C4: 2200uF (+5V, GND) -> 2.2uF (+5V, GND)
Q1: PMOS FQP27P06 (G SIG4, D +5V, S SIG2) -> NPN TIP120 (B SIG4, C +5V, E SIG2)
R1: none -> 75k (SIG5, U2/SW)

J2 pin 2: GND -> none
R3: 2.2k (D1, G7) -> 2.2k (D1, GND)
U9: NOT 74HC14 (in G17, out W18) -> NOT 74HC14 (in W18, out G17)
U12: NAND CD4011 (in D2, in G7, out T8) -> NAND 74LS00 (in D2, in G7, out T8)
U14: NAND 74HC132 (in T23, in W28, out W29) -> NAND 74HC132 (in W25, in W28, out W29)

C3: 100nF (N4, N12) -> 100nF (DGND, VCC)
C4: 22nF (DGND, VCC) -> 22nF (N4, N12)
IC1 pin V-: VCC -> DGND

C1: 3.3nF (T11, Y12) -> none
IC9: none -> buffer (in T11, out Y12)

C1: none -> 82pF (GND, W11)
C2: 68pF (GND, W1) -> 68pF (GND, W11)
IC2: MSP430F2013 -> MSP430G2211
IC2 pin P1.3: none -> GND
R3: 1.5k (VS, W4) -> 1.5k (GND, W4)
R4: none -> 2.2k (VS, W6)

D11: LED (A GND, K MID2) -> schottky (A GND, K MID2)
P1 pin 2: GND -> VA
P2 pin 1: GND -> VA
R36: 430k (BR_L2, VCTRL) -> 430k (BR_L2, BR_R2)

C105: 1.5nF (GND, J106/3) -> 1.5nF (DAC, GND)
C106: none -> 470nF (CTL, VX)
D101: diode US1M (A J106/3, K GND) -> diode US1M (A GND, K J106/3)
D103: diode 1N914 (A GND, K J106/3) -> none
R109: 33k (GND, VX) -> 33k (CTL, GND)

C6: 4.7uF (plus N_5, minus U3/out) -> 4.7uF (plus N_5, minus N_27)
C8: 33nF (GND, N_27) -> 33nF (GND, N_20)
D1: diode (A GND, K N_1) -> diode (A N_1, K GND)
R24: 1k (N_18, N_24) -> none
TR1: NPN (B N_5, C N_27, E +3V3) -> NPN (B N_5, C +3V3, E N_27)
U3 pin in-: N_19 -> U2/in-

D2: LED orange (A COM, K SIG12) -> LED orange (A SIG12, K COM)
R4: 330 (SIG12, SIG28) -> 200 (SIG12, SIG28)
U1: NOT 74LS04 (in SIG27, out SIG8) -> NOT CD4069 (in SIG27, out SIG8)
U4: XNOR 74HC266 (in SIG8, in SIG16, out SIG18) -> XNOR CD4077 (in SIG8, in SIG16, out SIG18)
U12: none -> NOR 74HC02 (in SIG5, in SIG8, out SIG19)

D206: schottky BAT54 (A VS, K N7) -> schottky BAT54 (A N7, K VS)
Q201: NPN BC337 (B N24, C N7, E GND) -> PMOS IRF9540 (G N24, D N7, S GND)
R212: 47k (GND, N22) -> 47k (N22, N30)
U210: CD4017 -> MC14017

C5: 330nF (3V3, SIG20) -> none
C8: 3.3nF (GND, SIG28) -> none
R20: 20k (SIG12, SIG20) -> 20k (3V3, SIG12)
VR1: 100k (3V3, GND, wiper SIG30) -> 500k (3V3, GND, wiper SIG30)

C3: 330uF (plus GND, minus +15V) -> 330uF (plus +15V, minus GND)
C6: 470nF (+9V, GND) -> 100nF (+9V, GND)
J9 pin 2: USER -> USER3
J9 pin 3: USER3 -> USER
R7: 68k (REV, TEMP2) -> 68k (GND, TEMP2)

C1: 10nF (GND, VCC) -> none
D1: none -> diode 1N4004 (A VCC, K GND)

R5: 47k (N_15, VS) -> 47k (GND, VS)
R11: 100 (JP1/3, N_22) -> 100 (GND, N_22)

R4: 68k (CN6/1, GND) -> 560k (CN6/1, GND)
..........
## Required action
Word for word, transcribe the data shown above.

## Written response
C4: 2200uF (+5V, GND) -> 2.2uF (+5V, GND)
Q1: PMOS FQP27P06 (G SIG4, D +5V, S SIG2) -> NPN TIP120 (B SIG4, C +5V, E SIG2)
R1: none -> 75k (SIG5, U2/SW)

J2 pin 2: GND -> none
R3: 2.2k (D1, G7) -> 2.2k (D1, GND)
U9: NOT 74HC14 (in G17, out W18) -> NOT 74HC14 (in W18, out G17)
U12: NAND CD4011 (in D2, in G7, out T8) -> NAND 74LS00 (in D2, in G7, out T8)
U14: NAND 74HC132 (in T23, in W28, out W29) -> NAND 74HC132 (in W25, in W28, out W29)

C3: 100nF (N4, N12) -> 100nF (DGND, VCC)
C4: 22nF (DGND, VCC) -> 22nF (N4, N12)
IC1 pin V-: VCC -> DGND

C1: 3.3nF (T11, Y12) -> none
IC9: none -> buffer (in T11, out Y12)

C1: none -> 82pF (GND, W11)
C2: 68pF (GND, W1) -> 68pF (GND, W11)
IC2: MSP430F2013 -> MSP430G2211
IC2 pin P1.3: none -> GND
R3: 1.5k (VS, W4) -> 1.5k (GND, W4)
R4: none -> 2.2k (VS, W6)

D11: LED (A GND, K MID2) -> schottky (A GND, K MID2)
P1 pin 2: GND -> VA
P2 pin 1: GND -> VA
R36: 430k (BR_L2, VCTRL) -> 430k (BR_L2, BR_R2)

C105: 1.5nF (GND, J106/3) -> 1.5nF (DAC, GND)
C106: none -> 470nF (CTL, VX)
D101: diode US1M (A J106/3, K GND) -> diode US1M (A GND, K J106/3)
D103: diode 1N914 (A GND, K J106/3) -> none
R109: 33k (GND, VX) -> 33k (CTL, GND)

C6: 4.7uF (plus N_5, minus U3/out) -> 4.7uF (plus N_5, minus N_27)
C8: 33nF (GND, N_27) -> 33nF (GND, N_20)
D1: diode (A GND, K N_1) -> diode (A N_1, K GND)
R24: 1k (N_18, N_24) -> none
TR1: NPN (B N_5, C N_27, E +3V3) -> NPN (B N_5, C +3V3, E N_27)
U3 pin in-: N_19 -> U2/in-

D2: LED orange (A COM, K SIG12) -> LED orange (A SIG12, K COM)
R4: 330 (SIG12, SIG28) -> 200 (SIG12, SIG28)
U1: NOT 74LS04 (in SIG27, out SIG8) -> NOT CD4069 (in SIG27, out SIG8)
U4: XNOR 74HC266 (in SIG8, in SIG16, out SIG18) -> XNOR CD4077 (in SIG8, in SIG16, out SIG18)
U12: none -> NOR 74HC02 (in SIG5, in SIG8, out SIG19)

D206: schottky BAT54 (A VS, K N7) -> schottky BAT54 (A N7, K VS)
Q201: NPN BC337 (B N24, C N7, E GND) -> PMOS IRF9540 (G N24, D N7, S GND)
R212: 47k (GND, N22) -> 47k (N22, N30)
U210: CD4017 -> MC14017

C5: 330nF (3V3, SIG20) -> none
C8: 3.3nF (GND, SIG28) -> none
R20: 20k (SIG12, SIG20) -> 20k (3V3, SIG12)
VR1: 100k (3V3, GND, wiper SIG30) -> 500k (3V3, GND, wiper SIG30)

C3: 330uF (plus GND, minus +15V) -> 330uF (plus +15V, minus GND)
C6: 470nF (+9V, GND) -> 100nF (+9V, GND)
J9 pin 2: USER -> USER3
J9 pin 3: USER3 -> USER
R7: 68k (REV, TEMP2) -> 68k (GND, TEMP2)

C1: 10nF (GND, VCC) -> none
D1: none -> diode 1N4004 (A VCC, K GND)

R5: 47k (N_15, VS) -> 47k (GND, VS)
R11: 100 (JP1/3, N_22) -> 100 (GND, N_22)

R4: 68k (CN6/1, GND) -> 560k (CN6/1, GND)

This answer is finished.